From the records below, transcribe only the lines running from the one with "Someone carried the ser (pomarańczowy)" through the one with "Someone rotated the serce (czarny)". Keep both of those end lines.

(Beginning of DATA)

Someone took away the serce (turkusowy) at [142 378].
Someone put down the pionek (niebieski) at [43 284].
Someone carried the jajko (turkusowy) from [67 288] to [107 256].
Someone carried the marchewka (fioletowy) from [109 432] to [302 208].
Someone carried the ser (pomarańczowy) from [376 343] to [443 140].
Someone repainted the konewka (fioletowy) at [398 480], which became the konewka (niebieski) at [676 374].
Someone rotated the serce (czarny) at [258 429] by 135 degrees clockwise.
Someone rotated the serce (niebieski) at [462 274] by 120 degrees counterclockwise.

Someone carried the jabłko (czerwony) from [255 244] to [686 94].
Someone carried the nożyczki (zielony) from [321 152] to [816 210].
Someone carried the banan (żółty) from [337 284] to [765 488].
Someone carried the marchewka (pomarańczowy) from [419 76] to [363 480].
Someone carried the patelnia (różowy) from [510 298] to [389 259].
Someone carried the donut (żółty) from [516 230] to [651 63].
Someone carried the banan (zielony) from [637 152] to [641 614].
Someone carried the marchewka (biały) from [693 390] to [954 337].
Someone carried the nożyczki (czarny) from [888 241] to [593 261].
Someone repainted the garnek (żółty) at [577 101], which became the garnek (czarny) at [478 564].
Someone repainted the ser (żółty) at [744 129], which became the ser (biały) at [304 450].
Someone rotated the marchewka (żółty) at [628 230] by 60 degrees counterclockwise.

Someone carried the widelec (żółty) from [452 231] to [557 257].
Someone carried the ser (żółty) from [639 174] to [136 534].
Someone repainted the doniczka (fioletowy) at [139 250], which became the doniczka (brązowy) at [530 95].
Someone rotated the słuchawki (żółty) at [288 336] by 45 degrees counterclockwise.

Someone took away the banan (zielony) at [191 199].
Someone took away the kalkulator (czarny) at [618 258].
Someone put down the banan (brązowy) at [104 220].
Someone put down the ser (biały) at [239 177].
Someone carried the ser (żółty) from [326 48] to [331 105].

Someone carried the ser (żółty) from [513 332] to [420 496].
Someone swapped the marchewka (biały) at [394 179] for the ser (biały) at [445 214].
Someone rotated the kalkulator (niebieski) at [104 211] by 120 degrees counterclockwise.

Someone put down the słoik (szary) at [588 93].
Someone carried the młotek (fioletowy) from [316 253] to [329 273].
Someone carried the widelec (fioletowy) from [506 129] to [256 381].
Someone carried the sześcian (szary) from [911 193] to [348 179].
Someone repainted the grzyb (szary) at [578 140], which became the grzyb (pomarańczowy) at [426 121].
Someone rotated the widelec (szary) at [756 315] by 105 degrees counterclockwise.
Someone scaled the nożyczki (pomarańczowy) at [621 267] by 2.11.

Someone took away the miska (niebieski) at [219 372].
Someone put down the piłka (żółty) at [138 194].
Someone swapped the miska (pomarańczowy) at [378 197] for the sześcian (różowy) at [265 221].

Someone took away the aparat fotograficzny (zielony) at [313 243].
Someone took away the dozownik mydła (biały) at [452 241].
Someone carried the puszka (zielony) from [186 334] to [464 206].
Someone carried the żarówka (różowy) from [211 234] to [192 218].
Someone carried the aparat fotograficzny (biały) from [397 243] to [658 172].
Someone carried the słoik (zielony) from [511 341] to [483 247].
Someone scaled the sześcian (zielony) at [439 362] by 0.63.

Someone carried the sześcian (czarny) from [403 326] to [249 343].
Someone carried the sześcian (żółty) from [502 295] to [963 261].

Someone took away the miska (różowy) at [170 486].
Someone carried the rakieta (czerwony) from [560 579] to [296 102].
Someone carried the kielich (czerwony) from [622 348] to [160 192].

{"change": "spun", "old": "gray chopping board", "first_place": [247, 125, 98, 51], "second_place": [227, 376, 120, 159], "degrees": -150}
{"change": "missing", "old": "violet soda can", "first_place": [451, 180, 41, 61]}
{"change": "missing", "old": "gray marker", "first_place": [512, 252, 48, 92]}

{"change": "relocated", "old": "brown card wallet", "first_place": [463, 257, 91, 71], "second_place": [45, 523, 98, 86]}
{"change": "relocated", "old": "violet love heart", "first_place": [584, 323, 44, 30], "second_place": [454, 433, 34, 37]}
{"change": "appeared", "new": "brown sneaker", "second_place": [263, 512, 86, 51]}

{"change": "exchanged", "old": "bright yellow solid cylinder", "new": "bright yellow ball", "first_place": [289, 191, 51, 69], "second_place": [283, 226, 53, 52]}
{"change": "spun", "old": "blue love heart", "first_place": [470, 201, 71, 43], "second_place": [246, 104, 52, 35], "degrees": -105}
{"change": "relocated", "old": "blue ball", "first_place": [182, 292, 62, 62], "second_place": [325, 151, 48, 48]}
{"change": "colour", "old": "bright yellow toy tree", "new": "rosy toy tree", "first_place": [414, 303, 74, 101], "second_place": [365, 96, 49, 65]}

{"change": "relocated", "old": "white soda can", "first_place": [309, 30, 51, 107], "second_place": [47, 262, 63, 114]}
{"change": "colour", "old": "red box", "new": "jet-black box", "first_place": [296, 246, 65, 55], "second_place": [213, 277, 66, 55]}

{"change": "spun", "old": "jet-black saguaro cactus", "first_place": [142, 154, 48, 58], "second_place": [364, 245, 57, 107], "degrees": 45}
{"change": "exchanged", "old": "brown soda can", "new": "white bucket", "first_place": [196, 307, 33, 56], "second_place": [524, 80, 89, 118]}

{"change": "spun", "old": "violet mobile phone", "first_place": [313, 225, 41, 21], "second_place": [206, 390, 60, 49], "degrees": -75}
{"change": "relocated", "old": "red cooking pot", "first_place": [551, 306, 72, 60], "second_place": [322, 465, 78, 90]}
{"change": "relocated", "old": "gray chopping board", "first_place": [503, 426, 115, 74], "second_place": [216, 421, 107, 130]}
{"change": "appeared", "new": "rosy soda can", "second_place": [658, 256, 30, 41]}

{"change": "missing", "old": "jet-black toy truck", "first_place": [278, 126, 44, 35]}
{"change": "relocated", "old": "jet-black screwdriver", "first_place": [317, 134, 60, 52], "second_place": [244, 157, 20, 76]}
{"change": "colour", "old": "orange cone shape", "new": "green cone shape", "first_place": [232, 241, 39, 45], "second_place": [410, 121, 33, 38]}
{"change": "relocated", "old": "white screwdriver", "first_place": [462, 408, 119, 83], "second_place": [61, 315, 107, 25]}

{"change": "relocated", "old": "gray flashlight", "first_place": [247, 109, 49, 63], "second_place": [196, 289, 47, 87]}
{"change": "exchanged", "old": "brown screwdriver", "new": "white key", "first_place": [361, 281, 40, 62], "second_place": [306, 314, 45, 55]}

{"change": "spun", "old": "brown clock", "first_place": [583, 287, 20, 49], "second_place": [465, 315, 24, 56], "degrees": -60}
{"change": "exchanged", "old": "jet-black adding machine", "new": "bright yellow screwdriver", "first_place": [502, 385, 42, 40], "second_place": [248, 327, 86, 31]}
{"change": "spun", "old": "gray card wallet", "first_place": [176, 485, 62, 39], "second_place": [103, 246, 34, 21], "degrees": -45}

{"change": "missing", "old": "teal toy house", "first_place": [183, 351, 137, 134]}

(End of DATA)

=== RESULT OF THIS EXERCISE ===
Someone carried the ser (pomarańczowy) from [376 343] to [443 140].
Someone repainted the konewka (fioletowy) at [398 480], which became the konewka (niebieski) at [676 374].
Someone rotated the serce (czarny) at [258 429] by 135 degrees clockwise.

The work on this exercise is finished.